Before-and-after scene images:
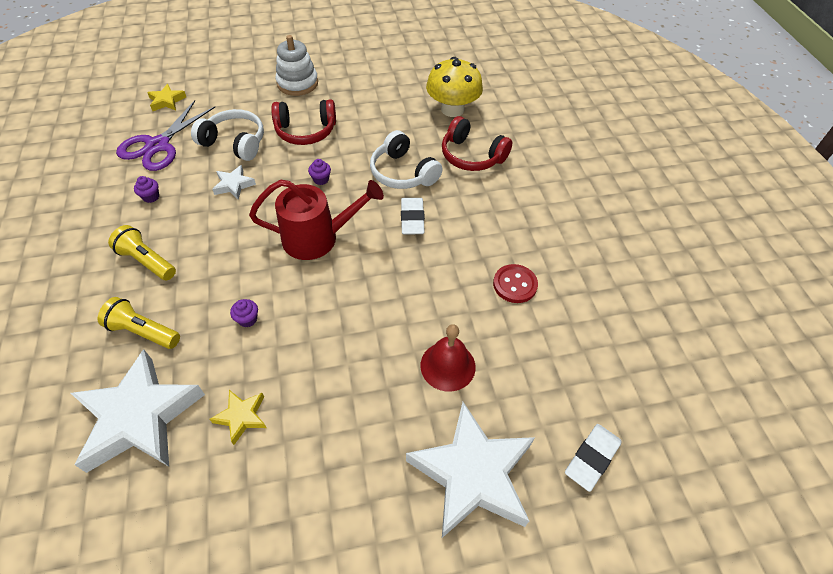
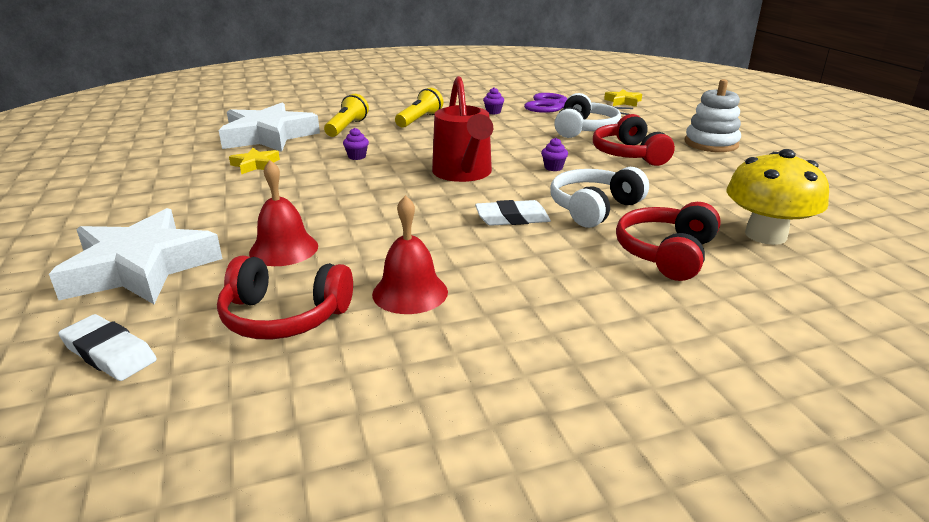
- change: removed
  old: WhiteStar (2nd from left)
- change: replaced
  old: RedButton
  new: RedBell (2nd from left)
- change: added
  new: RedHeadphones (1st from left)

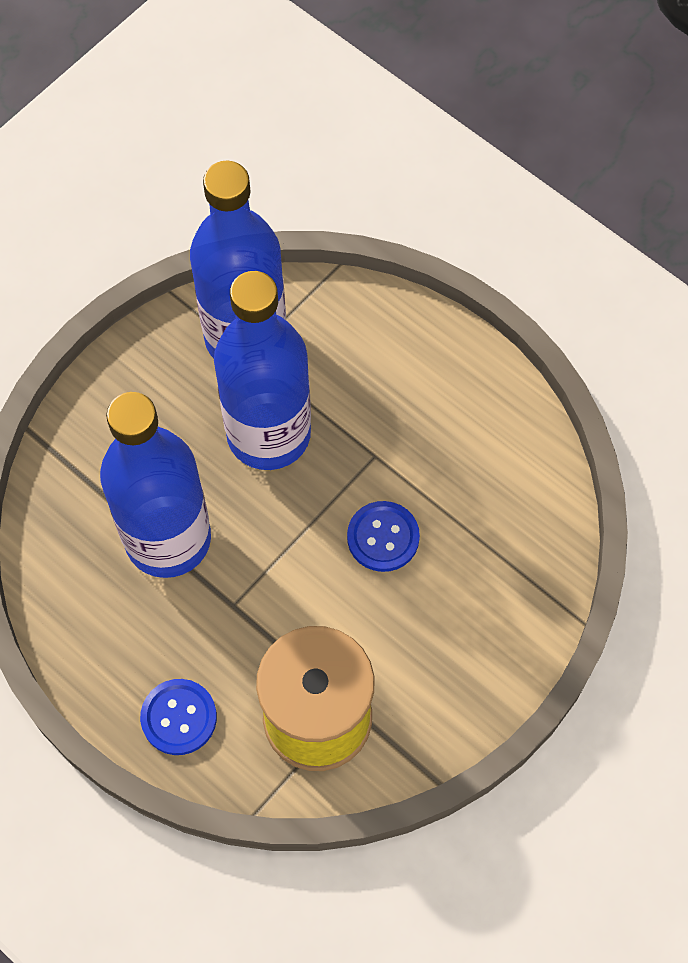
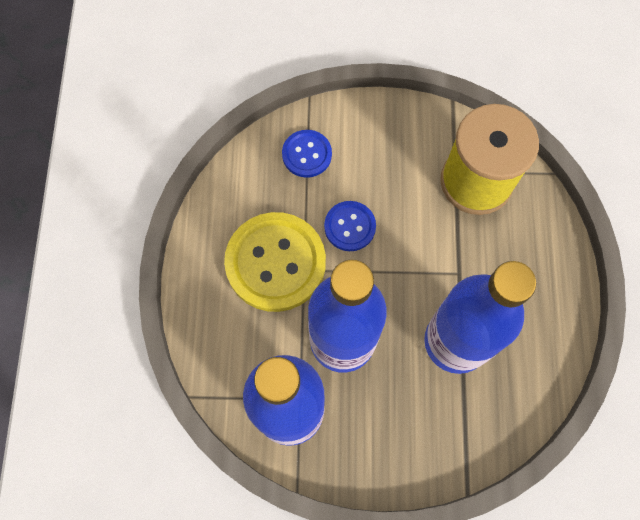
- change: moved
  old: BlueButton (1st from left)
- change: added
  new: YellowButton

- **PROBLEM**: Scan the entries above and report the number of lines that contain the word "change", with no added text.

- **EXERCISE SOLUTION**: 5